══ Data ══
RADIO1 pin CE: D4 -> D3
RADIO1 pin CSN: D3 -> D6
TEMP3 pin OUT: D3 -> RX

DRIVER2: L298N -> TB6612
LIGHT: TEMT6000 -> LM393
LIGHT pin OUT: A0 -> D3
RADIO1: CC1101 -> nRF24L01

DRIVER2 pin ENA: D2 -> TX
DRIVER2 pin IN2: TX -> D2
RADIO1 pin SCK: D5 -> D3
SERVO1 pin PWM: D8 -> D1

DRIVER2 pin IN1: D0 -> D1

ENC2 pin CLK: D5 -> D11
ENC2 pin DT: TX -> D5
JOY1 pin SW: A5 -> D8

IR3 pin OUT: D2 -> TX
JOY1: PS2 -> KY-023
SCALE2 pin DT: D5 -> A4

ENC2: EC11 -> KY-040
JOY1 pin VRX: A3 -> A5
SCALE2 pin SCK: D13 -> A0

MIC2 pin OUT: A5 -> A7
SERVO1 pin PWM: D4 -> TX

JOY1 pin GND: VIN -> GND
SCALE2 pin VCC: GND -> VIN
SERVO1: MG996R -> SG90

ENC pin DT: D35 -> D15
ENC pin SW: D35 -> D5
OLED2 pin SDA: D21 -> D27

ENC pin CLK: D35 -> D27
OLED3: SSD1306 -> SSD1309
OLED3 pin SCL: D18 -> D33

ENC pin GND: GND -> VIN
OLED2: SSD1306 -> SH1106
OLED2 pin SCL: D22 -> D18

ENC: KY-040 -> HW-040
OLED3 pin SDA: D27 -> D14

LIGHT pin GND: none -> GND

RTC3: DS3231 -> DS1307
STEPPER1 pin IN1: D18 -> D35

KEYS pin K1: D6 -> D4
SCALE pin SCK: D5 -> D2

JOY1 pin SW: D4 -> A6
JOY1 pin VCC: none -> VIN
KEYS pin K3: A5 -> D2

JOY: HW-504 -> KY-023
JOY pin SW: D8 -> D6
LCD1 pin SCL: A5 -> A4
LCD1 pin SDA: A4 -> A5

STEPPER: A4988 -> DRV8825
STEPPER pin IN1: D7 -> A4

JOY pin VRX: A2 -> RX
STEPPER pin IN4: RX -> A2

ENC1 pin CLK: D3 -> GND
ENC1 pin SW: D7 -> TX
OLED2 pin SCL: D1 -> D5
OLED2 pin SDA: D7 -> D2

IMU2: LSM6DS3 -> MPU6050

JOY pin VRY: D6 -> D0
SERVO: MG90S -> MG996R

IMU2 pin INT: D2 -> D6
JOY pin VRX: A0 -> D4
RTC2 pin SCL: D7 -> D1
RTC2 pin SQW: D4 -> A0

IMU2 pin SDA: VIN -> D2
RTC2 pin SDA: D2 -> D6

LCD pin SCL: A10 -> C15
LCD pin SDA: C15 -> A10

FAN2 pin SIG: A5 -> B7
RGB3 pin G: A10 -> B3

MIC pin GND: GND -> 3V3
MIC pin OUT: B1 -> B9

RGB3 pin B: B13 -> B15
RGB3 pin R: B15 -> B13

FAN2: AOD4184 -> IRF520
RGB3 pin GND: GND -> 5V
═══
What you return must match the records above exactly.

RADIO1 pin CE: D4 -> D3
RADIO1 pin CSN: D3 -> D6
TEMP3 pin OUT: D3 -> RX

DRIVER2: L298N -> TB6612
LIGHT: TEMT6000 -> LM393
LIGHT pin OUT: A0 -> D3
RADIO1: CC1101 -> nRF24L01

DRIVER2 pin ENA: D2 -> TX
DRIVER2 pin IN2: TX -> D2
RADIO1 pin SCK: D5 -> D3
SERVO1 pin PWM: D8 -> D1

DRIVER2 pin IN1: D0 -> D1

ENC2 pin CLK: D5 -> D11
ENC2 pin DT: TX -> D5
JOY1 pin SW: A5 -> D8

IR3 pin OUT: D2 -> TX
JOY1: PS2 -> KY-023
SCALE2 pin DT: D5 -> A4

ENC2: EC11 -> KY-040
JOY1 pin VRX: A3 -> A5
SCALE2 pin SCK: D13 -> A0

MIC2 pin OUT: A5 -> A7
SERVO1 pin PWM: D4 -> TX

JOY1 pin GND: VIN -> GND
SCALE2 pin VCC: GND -> VIN
SERVO1: MG996R -> SG90

ENC pin DT: D35 -> D15
ENC pin SW: D35 -> D5
OLED2 pin SDA: D21 -> D27

ENC pin CLK: D35 -> D27
OLED3: SSD1306 -> SSD1309
OLED3 pin SCL: D18 -> D33

ENC pin GND: GND -> VIN
OLED2: SSD1306 -> SH1106
OLED2 pin SCL: D22 -> D18

ENC: KY-040 -> HW-040
OLED3 pin SDA: D27 -> D14

LIGHT pin GND: none -> GND

RTC3: DS3231 -> DS1307
STEPPER1 pin IN1: D18 -> D35

KEYS pin K1: D6 -> D4
SCALE pin SCK: D5 -> D2

JOY1 pin SW: D4 -> A6
JOY1 pin VCC: none -> VIN
KEYS pin K3: A5 -> D2

JOY: HW-504 -> KY-023
JOY pin SW: D8 -> D6
LCD1 pin SCL: A5 -> A4
LCD1 pin SDA: A4 -> A5

STEPPER: A4988 -> DRV8825
STEPPER pin IN1: D7 -> A4

JOY pin VRX: A2 -> RX
STEPPER pin IN4: RX -> A2

ENC1 pin CLK: D3 -> GND
ENC1 pin SW: D7 -> TX
OLED2 pin SCL: D1 -> D5
OLED2 pin SDA: D7 -> D2

IMU2: LSM6DS3 -> MPU6050

JOY pin VRY: D6 -> D0
SERVO: MG90S -> MG996R

IMU2 pin INT: D2 -> D6
JOY pin VRX: A0 -> D4
RTC2 pin SCL: D7 -> D1
RTC2 pin SQW: D4 -> A0

IMU2 pin SDA: VIN -> D2
RTC2 pin SDA: D2 -> D6

LCD pin SCL: A10 -> C15
LCD pin SDA: C15 -> A10

FAN2 pin SIG: A5 -> B7
RGB3 pin G: A10 -> B3

MIC pin GND: GND -> 3V3
MIC pin OUT: B1 -> B9

RGB3 pin B: B13 -> B15
RGB3 pin R: B15 -> B13

FAN2: AOD4184 -> IRF520
RGB3 pin GND: GND -> 5V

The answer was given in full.